WHAT YOU NEED TO DO
For the entries below, state how many lines include the string "moved", and write nothing besides that number.

EXTRACTED INFORMATION
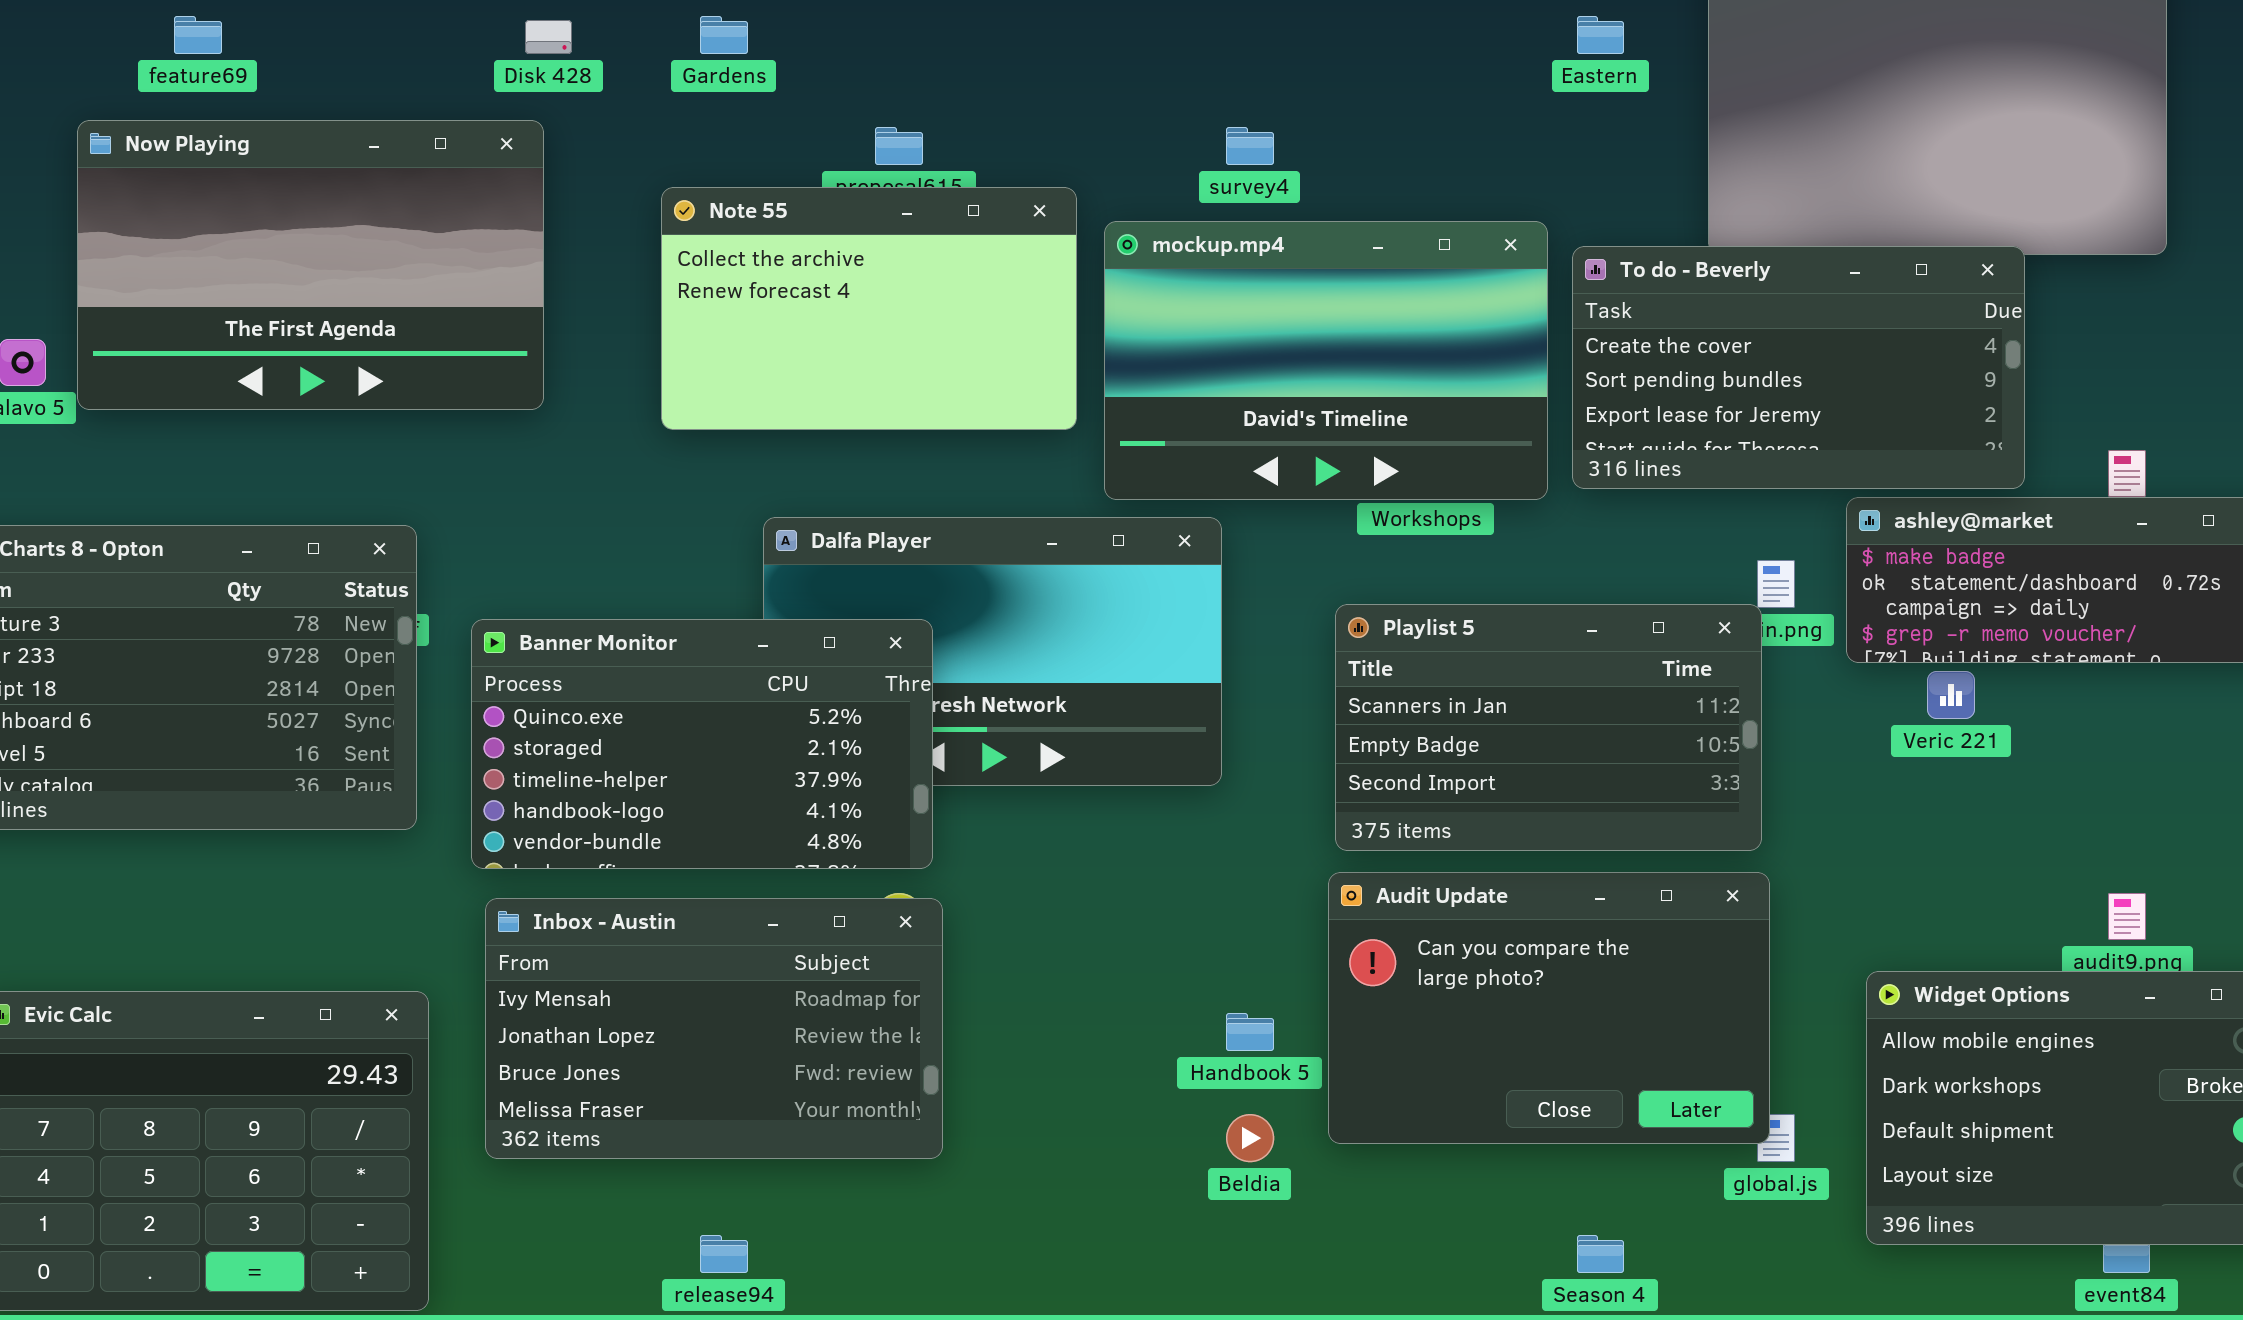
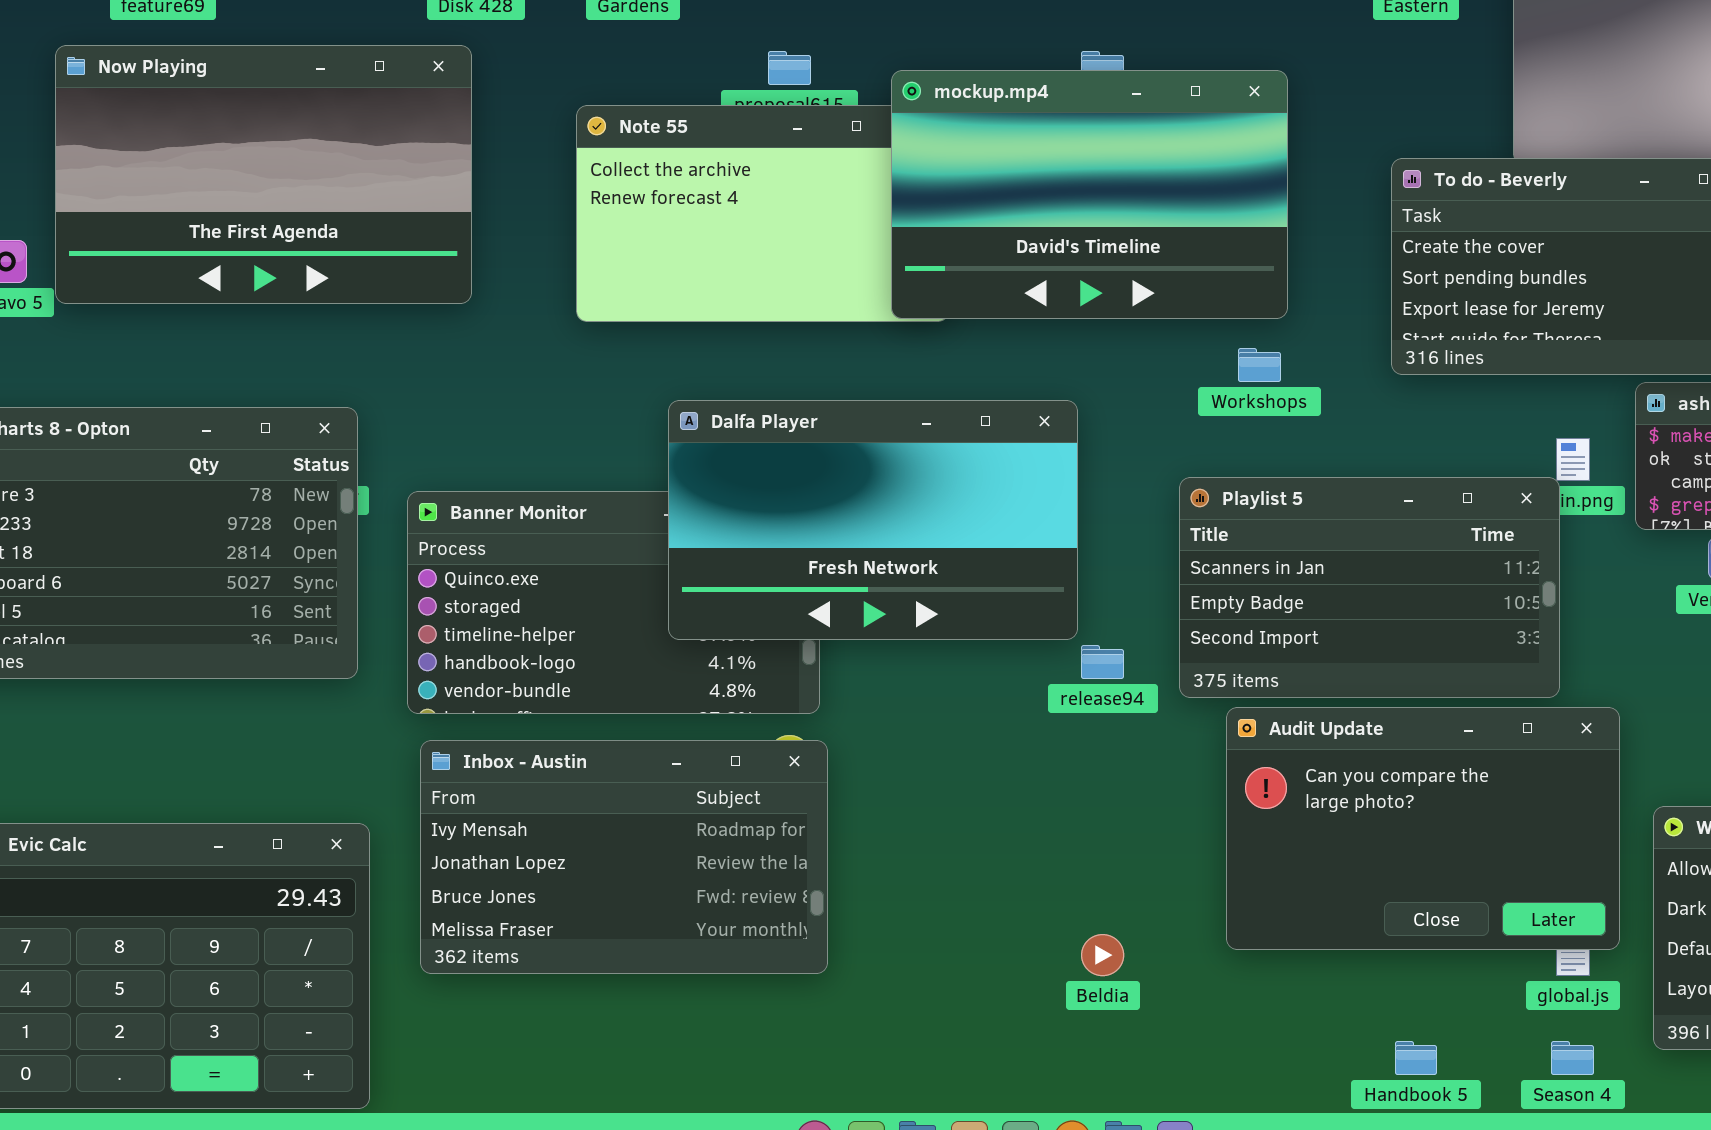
mockup.mp4: [1104,221,1548,500] -> [891,70,1288,319], moved
Dalfa Player: [763,517,1222,786] -> [668,400,1078,640], raised
Audit Update: [1328,872,1770,1144] -> [1226,707,1620,950], moved
Handbook 5: [1226,1013,1274,1051] -> [1395,1041,1437,1075], moved
release94: [700,1235,748,1273] -> [1081,645,1124,679], moved
Season 4: [1577,1235,1624,1273] -> [1551,1041,1594,1075], moved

EXERCISE ANSWER
5